### [Problem to work on]
Transcribe exactly, and only, the lines that run from the one containing "replaced | biregi" through the end of the records.

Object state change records
----
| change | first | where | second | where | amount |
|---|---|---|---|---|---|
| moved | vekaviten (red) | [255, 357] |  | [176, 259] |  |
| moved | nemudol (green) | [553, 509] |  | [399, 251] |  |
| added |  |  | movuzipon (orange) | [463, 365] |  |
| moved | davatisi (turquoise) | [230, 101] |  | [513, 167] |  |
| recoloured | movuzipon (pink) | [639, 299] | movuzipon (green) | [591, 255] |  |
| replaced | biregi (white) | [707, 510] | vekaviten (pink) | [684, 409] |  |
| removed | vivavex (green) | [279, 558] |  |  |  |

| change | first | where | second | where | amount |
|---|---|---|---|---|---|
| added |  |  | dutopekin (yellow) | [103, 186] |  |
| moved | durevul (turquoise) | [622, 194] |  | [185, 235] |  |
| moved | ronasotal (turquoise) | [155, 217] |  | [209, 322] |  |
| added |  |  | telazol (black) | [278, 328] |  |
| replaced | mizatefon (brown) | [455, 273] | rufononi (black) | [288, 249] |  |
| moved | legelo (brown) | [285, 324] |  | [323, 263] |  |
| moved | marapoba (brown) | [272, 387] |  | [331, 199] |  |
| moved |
----
### [Written solution]
| replaced | biregi (white) | [707, 510] | vekaviten (pink) | [684, 409] |  |
| removed | vivavex (green) | [279, 558] |  |  |  |

| change | first | where | second | where | amount |
|---|---|---|---|---|---|
| added |  |  | dutopekin (yellow) | [103, 186] |  |
| moved | durevul (turquoise) | [622, 194] |  | [185, 235] |  |
| moved | ronasotal (turquoise) | [155, 217] |  | [209, 322] |  |
| added |  |  | telazol (black) | [278, 328] |  |
| replaced | mizatefon (brown) | [455, 273] | rufononi (black) | [288, 249] |  |
| moved | legelo (brown) | [285, 324] |  | [323, 263] |  |
| moved | marapoba (brown) | [272, 387] |  | [331, 199] |  |
| moved |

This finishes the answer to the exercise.